▸ **Required work**: From the entries below, copy every line that holds the word "green".

[Excerpts from a dataset]
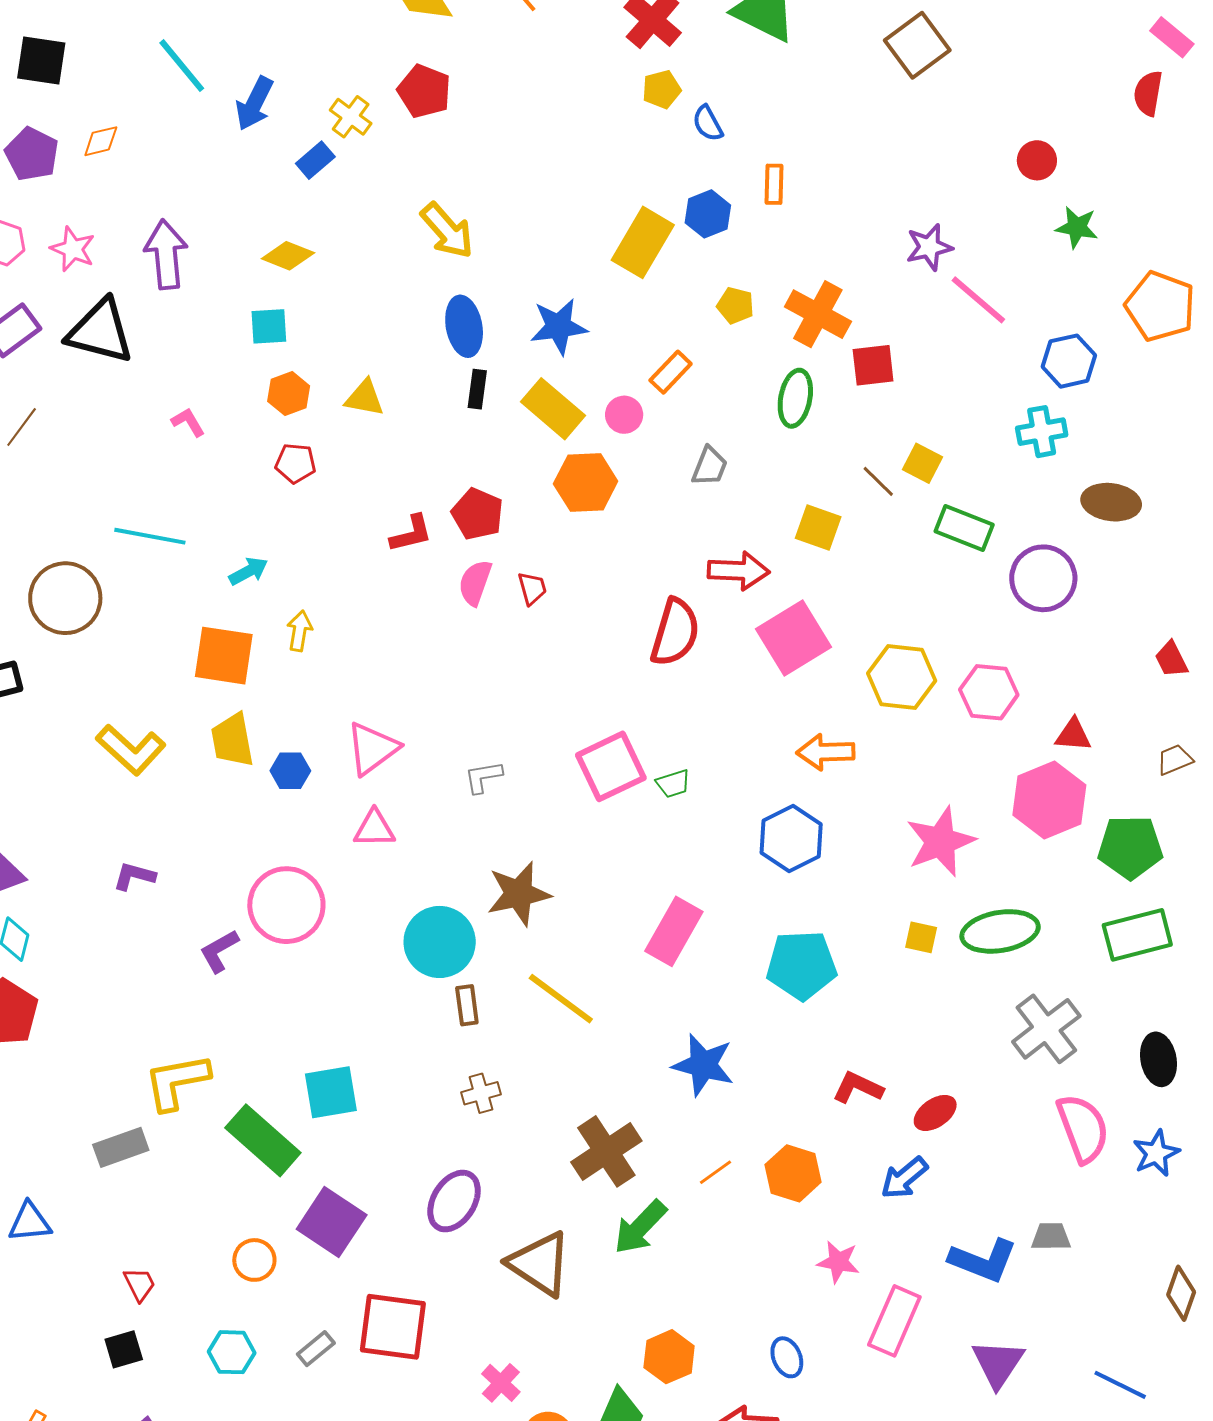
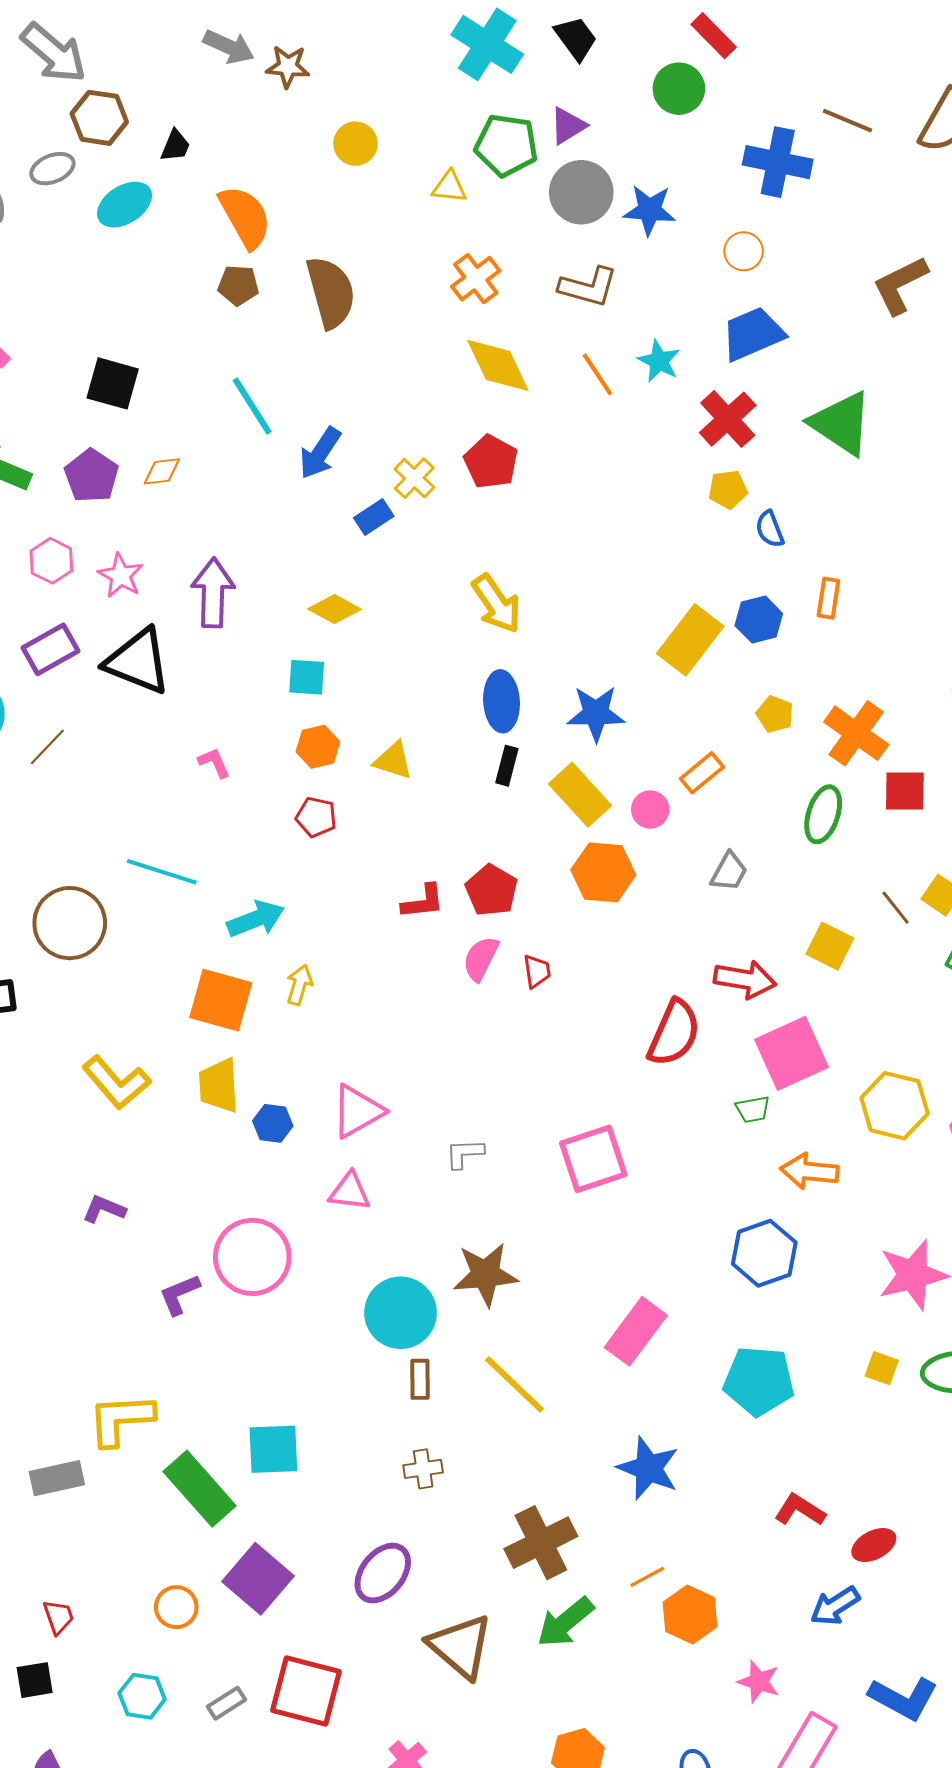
cyan arrow: (248, 571) -> (256, 919), size x1.4
green trapezoid: (673, 784) -> (753, 1109), moved
orange hexagon: (793, 1173) -> (690, 1615), moved

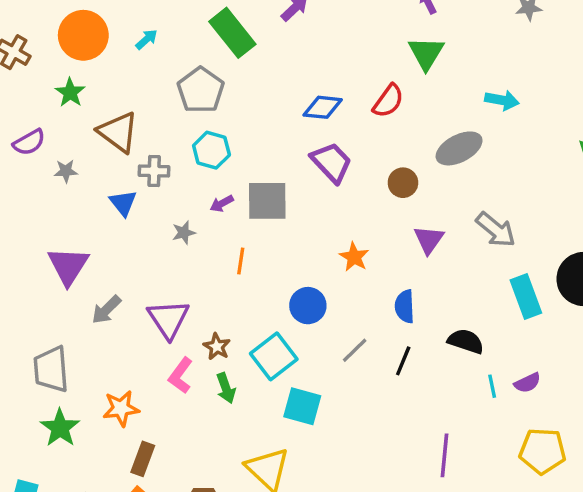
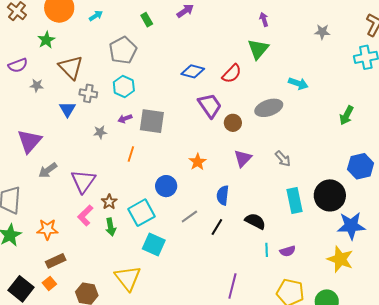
green rectangle: (232, 33) -> (147, 20), size x0.5
purple trapezoid: (331, 162) -> (210, 105), moved
gray arrow: (496, 230) -> (283, 159), size x0.7
brown rectangle: (143, 459) -> (56, 261), turned 36

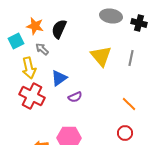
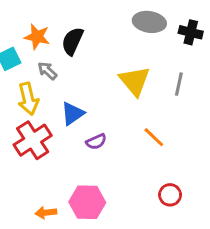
red cross: (32, 96) -> (33, 140), turned 30
orange line: (129, 104) -> (154, 137), moved

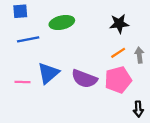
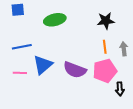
blue line: (28, 39) -> (22, 47), moved
orange line: (118, 53) -> (105, 47), turned -64
black arrow: (138, 109) -> (120, 89), moved

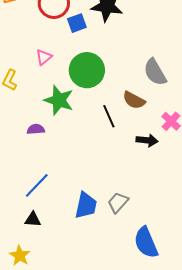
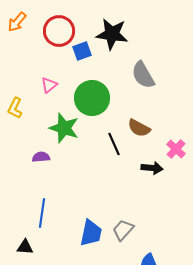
gray semicircle: (155, 72) -> (143, 75), moved
blue line: (37, 185) -> (42, 213), turned -36
black triangle: (33, 219) -> (25, 247), moved

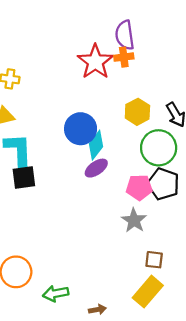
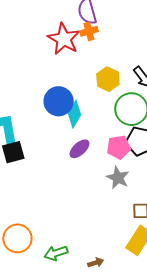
purple ellipse: (96, 168) -> (79, 149), moved

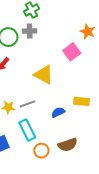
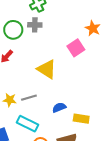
yellow rectangle: (82, 101) -> (81, 119), moved
cyan rectangle: (27, 130) -> (27, 124), turned -40

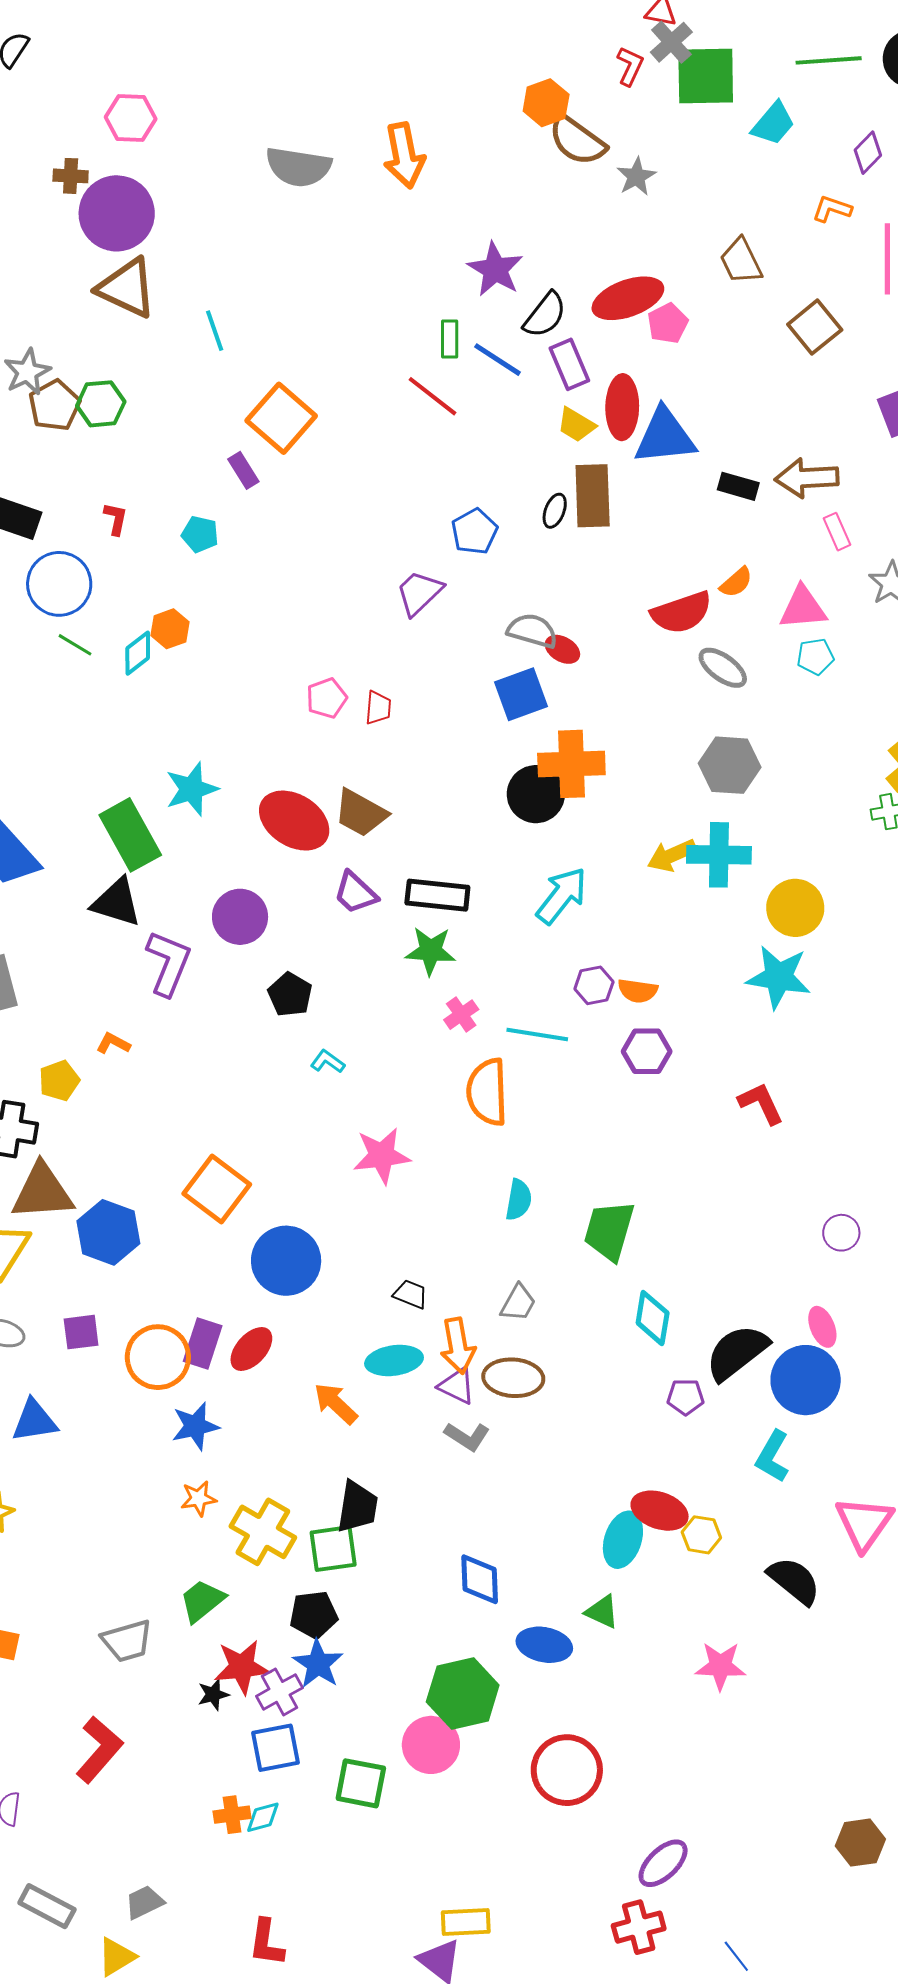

▸ **Solution for this exercise**:
green trapezoid: (673, 784) -> (753, 1109), moved
green rectangle: (232, 33) -> (147, 20), size x0.5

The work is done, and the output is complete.